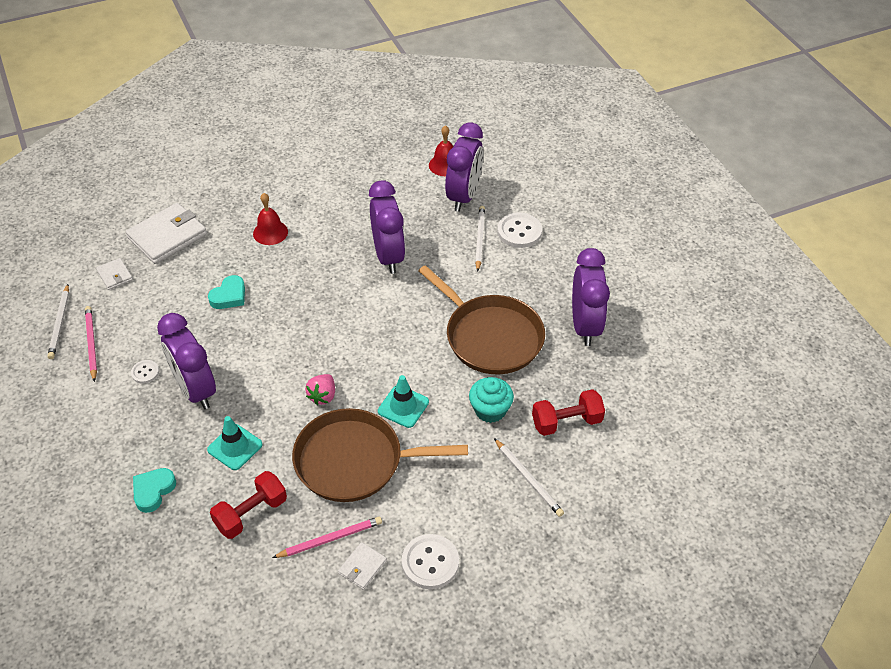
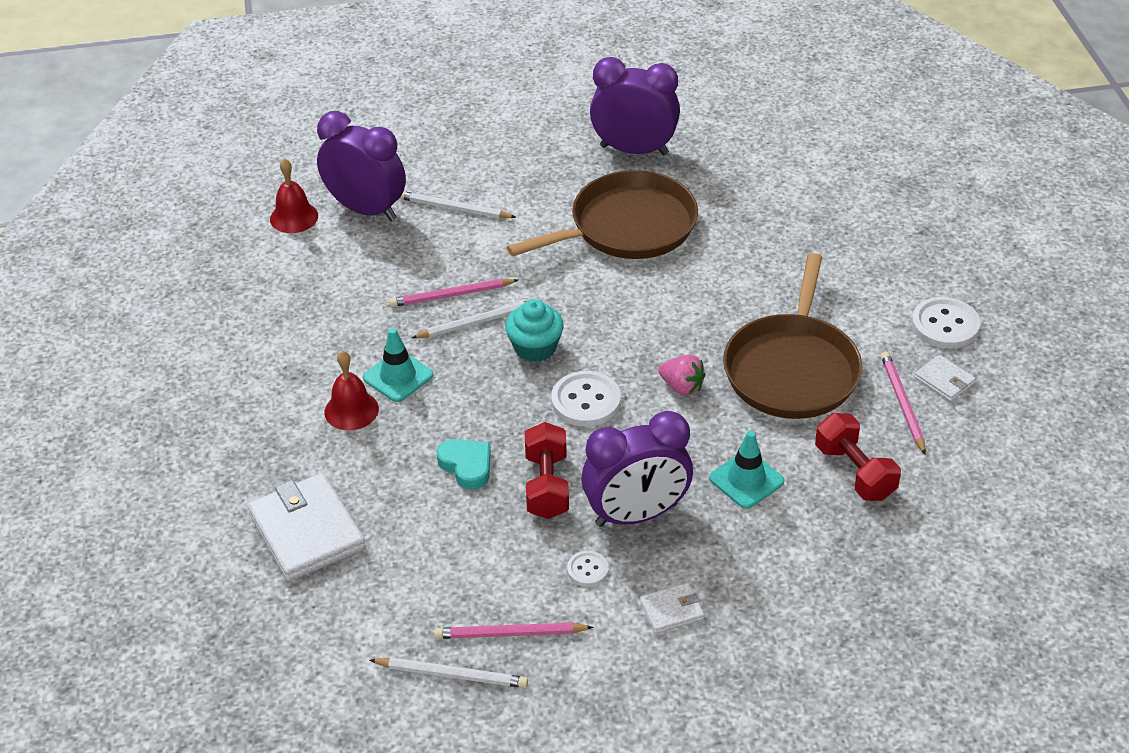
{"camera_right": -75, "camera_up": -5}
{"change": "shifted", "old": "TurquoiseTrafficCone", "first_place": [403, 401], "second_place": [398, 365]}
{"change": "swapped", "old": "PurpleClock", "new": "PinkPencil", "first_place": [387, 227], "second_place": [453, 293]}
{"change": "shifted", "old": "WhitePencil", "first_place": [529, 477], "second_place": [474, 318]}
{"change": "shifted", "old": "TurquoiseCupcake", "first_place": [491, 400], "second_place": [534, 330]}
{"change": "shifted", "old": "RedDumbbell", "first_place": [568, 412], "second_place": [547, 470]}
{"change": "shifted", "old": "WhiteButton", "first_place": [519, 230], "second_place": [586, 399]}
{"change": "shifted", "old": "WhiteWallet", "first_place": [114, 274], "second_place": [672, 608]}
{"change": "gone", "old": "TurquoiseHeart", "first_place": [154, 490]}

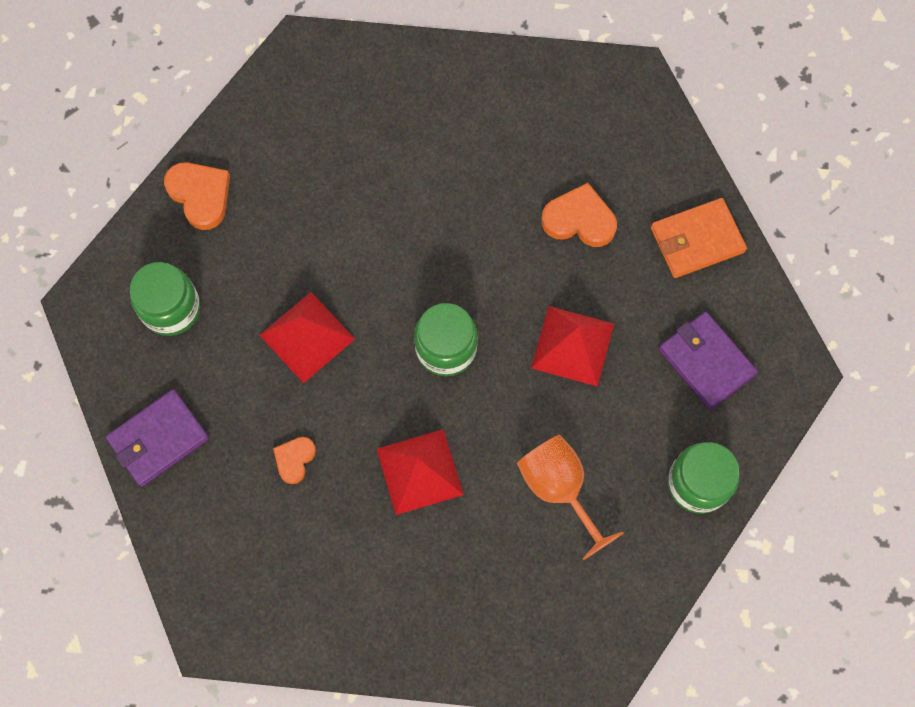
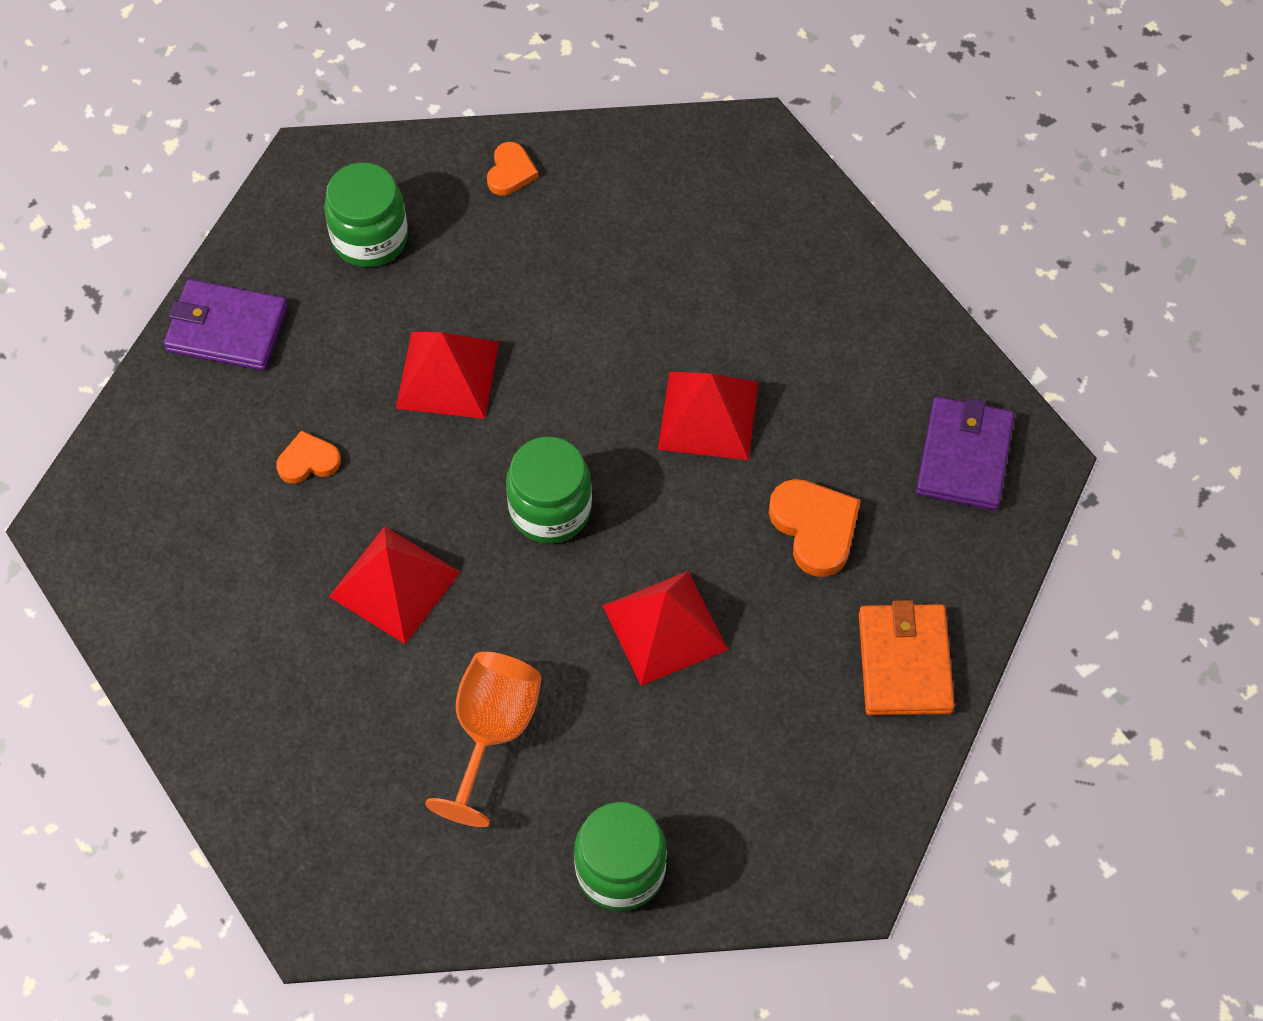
{"camera_right": 50, "camera_up": -10}
{"change": "scaled", "old": "OrangeHeart", "first_place": [197, 196], "second_place": [512, 169], "factor": 0.61}
{"change": "new", "new": "RedPyramid", "second_place": [708, 416]}
{"change": "rotated", "old": "OrangeWallet", "first_place": [699, 238], "second_place": [907, 657], "degrees": 60}
{"change": "shifted", "old": "PurpleWallet", "first_place": [708, 361], "second_place": [965, 453]}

The problem — No picture is to appear in the copy; every entry above is otherwise to be printed verbatim.

Answer to this exercise —
{"camera_right": -75, "camera_up": -5}
{"change": "shifted", "old": "TurquoiseTrafficCone", "first_place": [403, 401], "second_place": [398, 365]}
{"change": "swapped", "old": "PurpleClock", "new": "PinkPencil", "first_place": [387, 227], "second_place": [453, 293]}
{"change": "shifted", "old": "WhitePencil", "first_place": [529, 477], "second_place": [474, 318]}
{"change": "shifted", "old": "TurquoiseCupcake", "first_place": [491, 400], "second_place": [534, 330]}
{"change": "shifted", "old": "RedDumbbell", "first_place": [568, 412], "second_place": [547, 470]}
{"change": "shifted", "old": "WhiteButton", "first_place": [519, 230], "second_place": [586, 399]}
{"change": "shifted", "old": "WhiteWallet", "first_place": [114, 274], "second_place": [672, 608]}
{"change": "gone", "old": "TurquoiseHeart", "first_place": [154, 490]}

{"camera_right": 50, "camera_up": -10}
{"change": "scaled", "old": "OrangeHeart", "first_place": [197, 196], "second_place": [512, 169], "factor": 0.61}
{"change": "new", "new": "RedPyramid", "second_place": [708, 416]}
{"change": "rotated", "old": "OrangeWallet", "first_place": [699, 238], "second_place": [907, 657], "degrees": 60}
{"change": "shifted", "old": "PurpleWallet", "first_place": [708, 361], "second_place": [965, 453]}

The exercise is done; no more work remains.